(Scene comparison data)
_ _ _ _

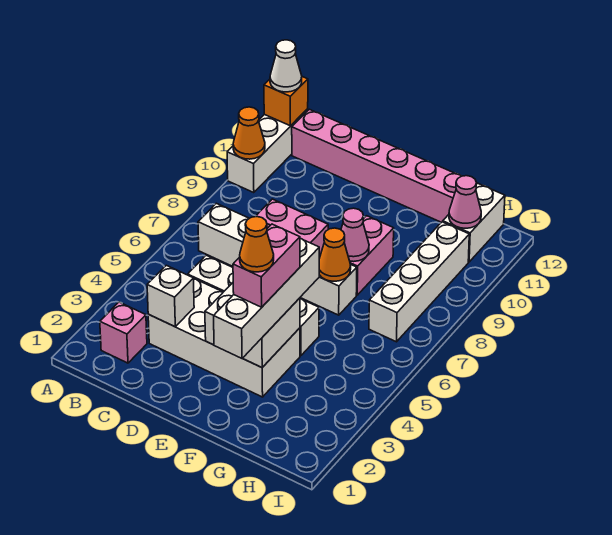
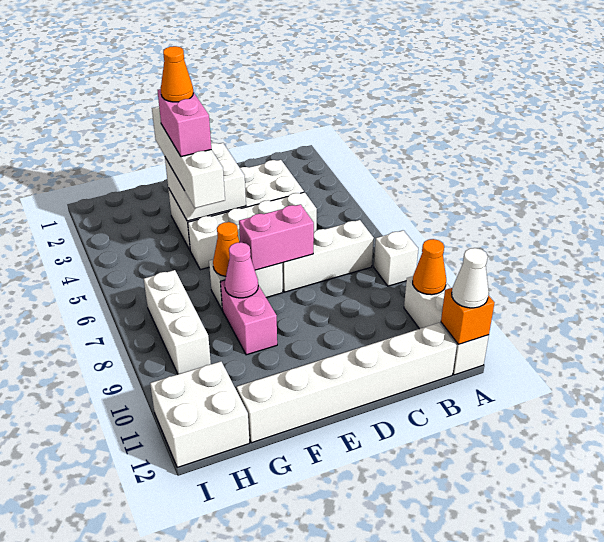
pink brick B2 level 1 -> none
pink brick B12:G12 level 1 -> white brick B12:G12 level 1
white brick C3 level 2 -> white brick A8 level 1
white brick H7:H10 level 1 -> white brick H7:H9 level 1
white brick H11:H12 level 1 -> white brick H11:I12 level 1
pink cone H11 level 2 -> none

_ _ _ _

→ **BRIEF**
Beginning at the line that contains "white brick H7:H10" and ending at the last line above, copy each line without any change.

→ **EXERCISE ANSWER**
white brick H7:H10 level 1 -> white brick H7:H9 level 1
white brick H11:H12 level 1 -> white brick H11:I12 level 1
pink cone H11 level 2 -> none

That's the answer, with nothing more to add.